--- Data block Enclosed Below ---

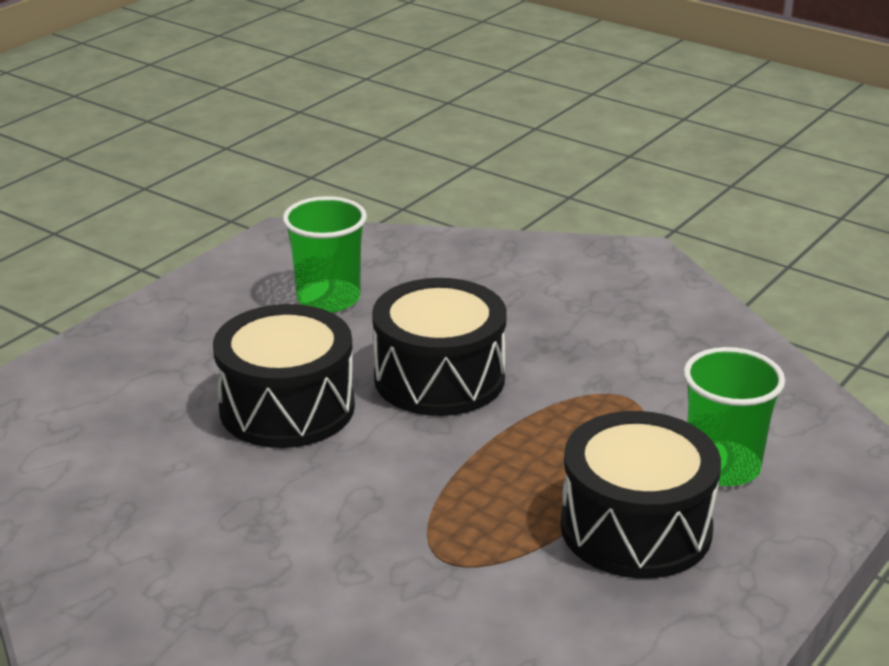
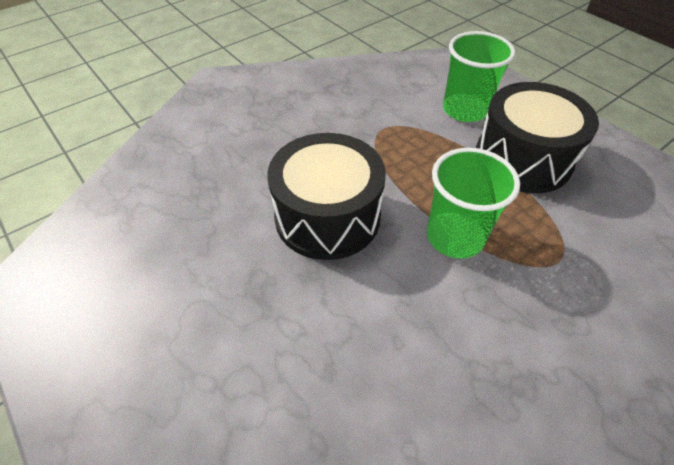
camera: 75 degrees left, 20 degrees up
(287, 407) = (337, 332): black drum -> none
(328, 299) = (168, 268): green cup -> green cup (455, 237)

--- End of Enclosed Data block ---

### Problem statement
Restate the whole of the material word for word without the pictures.

### Solution to this task
camera: 75 degrees left, 20 degrees up
(287, 407) = (337, 332): black drum -> none
(328, 299) = (168, 268): green cup -> green cup (455, 237)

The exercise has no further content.